PROVIDED MATERIAL Start Marker

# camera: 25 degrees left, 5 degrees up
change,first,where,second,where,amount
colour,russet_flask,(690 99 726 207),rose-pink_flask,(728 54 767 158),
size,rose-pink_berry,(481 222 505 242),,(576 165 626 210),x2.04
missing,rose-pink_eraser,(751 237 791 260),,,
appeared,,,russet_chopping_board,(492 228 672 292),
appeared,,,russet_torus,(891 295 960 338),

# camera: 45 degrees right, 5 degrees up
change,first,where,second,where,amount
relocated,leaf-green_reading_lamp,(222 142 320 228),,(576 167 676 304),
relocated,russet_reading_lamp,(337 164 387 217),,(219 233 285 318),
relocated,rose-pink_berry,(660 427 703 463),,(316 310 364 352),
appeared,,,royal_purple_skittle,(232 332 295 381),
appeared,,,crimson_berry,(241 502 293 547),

PROVIDED MATERIAL End Marker
PROVIDED MATERIAL Start Marker

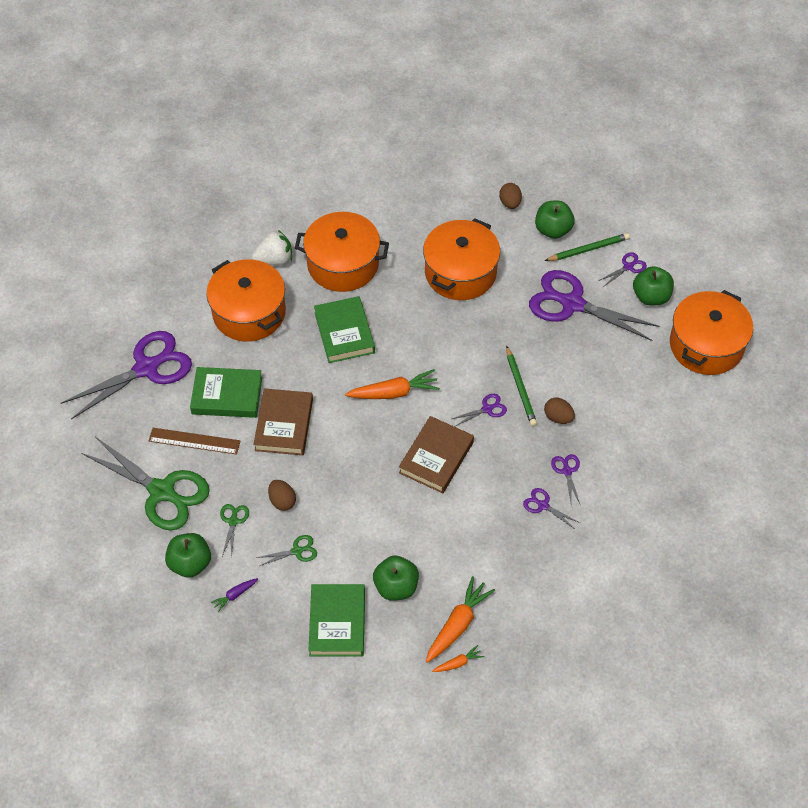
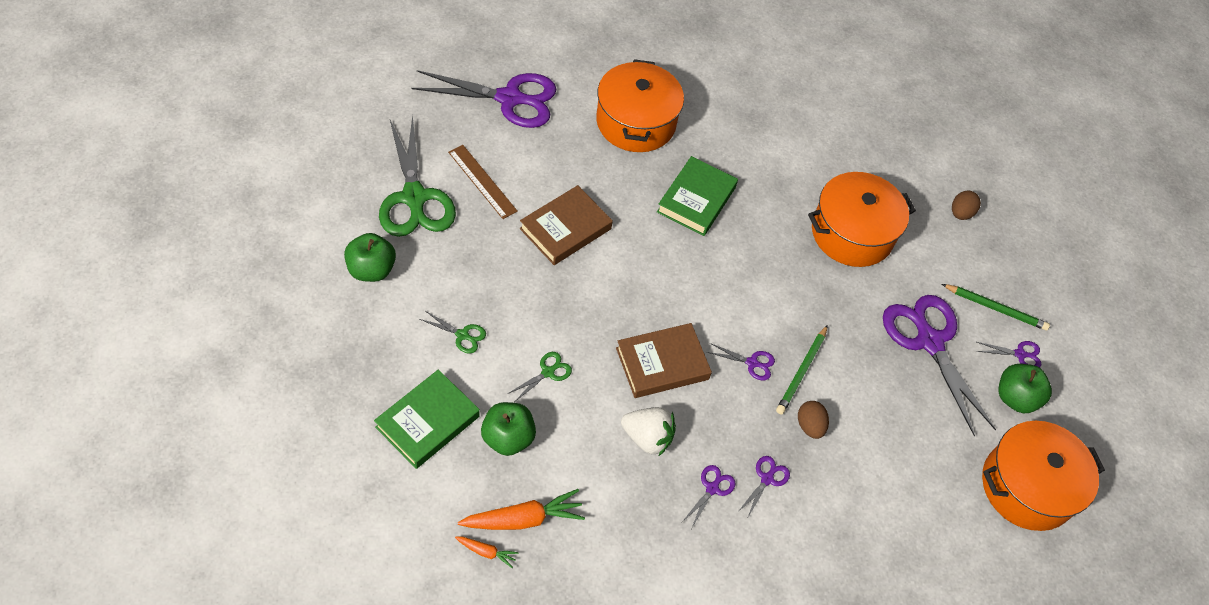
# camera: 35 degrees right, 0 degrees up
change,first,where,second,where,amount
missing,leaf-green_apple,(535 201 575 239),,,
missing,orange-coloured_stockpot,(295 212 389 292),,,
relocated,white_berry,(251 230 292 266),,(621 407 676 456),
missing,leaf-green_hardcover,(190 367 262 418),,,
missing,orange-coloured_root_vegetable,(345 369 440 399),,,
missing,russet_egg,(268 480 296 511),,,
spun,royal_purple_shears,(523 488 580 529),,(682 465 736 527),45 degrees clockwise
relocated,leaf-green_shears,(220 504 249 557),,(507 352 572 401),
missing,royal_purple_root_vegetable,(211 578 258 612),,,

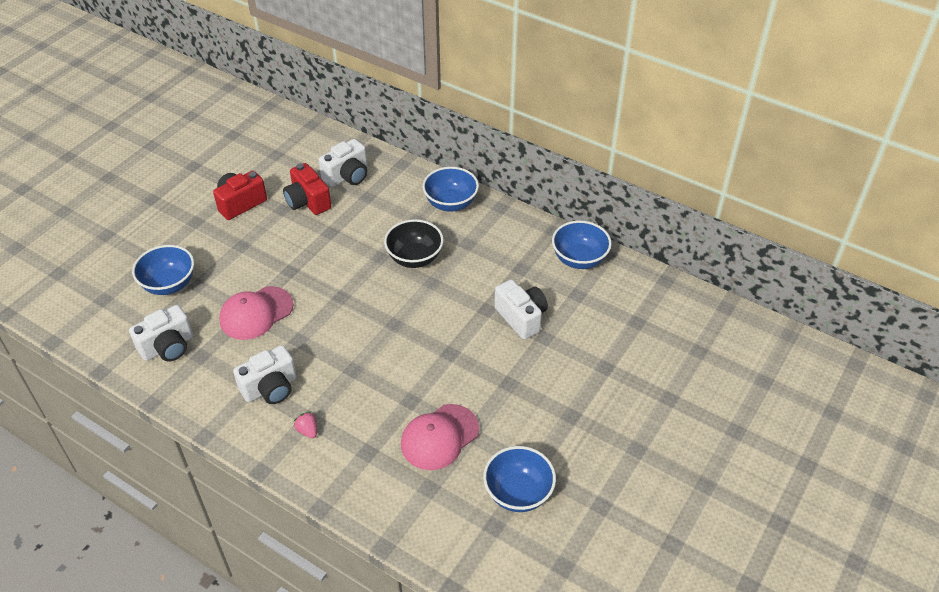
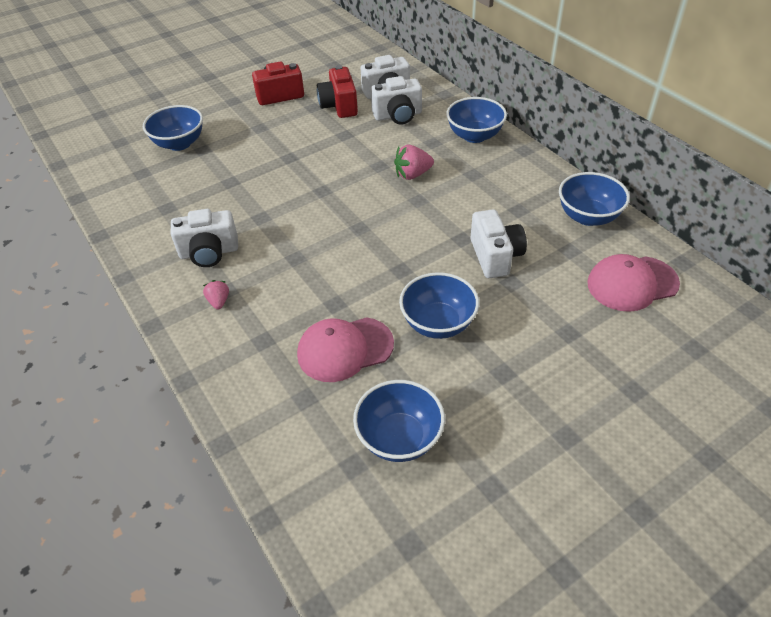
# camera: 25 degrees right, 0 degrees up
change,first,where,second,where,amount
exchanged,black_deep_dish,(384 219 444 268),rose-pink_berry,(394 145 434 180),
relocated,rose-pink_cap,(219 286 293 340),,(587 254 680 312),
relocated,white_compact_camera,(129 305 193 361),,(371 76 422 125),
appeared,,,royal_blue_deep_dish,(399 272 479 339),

PROVIDED MATERIAL End Marker

YOUR TASK: Taking the entries above, print exactly the lines starting at the line with "# camera: 25 degrees left, 5 degrees up" and ending at the line with "appeared,,,russet_chopping_board,(492 228 672", both included.

REPLY:
# camera: 25 degrees left, 5 degrees up
change,first,where,second,where,amount
colour,russet_flask,(690 99 726 207),rose-pink_flask,(728 54 767 158),
size,rose-pink_berry,(481 222 505 242),,(576 165 626 210),x2.04
missing,rose-pink_eraser,(751 237 791 260),,,
appeared,,,russet_chopping_board,(492 228 672 292),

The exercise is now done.